**WORK ORDER**
Whichever lines include the word "none", copy them as they appear in the data.

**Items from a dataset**
--------------------------------------------------
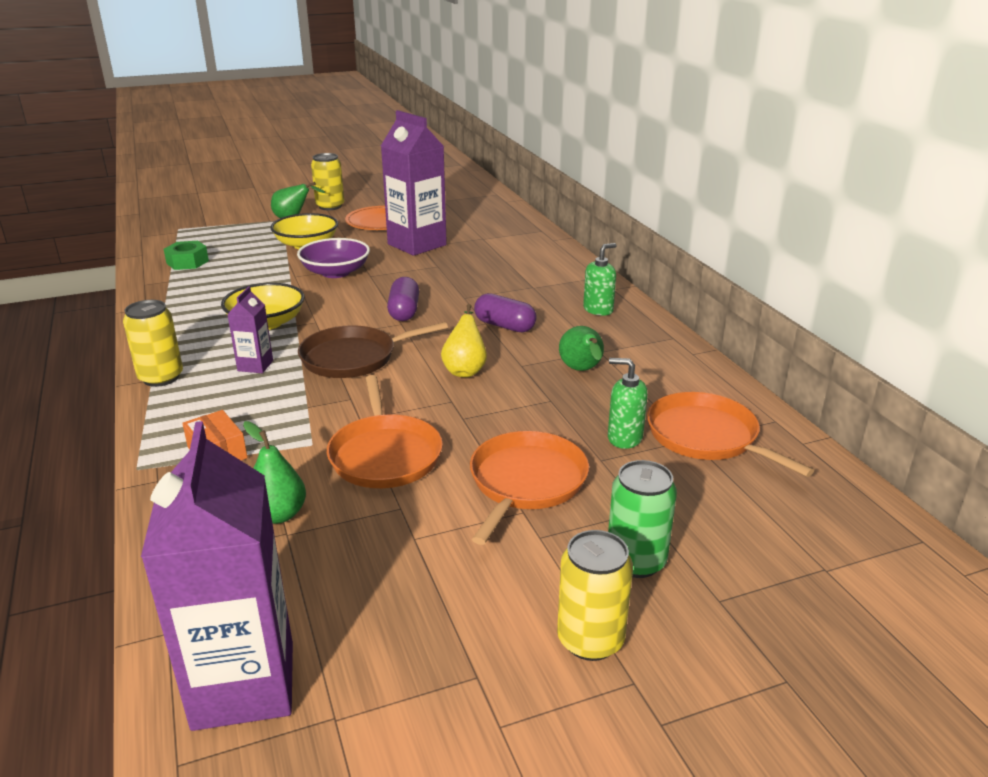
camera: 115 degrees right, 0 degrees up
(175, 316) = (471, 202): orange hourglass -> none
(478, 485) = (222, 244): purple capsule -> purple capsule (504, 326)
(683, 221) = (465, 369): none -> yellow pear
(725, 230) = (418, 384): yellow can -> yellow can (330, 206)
--------------------------------------------------
**ANSWER AREA**
(175, 316) = (471, 202): orange hourglass -> none
(683, 221) = (465, 369): none -> yellow pear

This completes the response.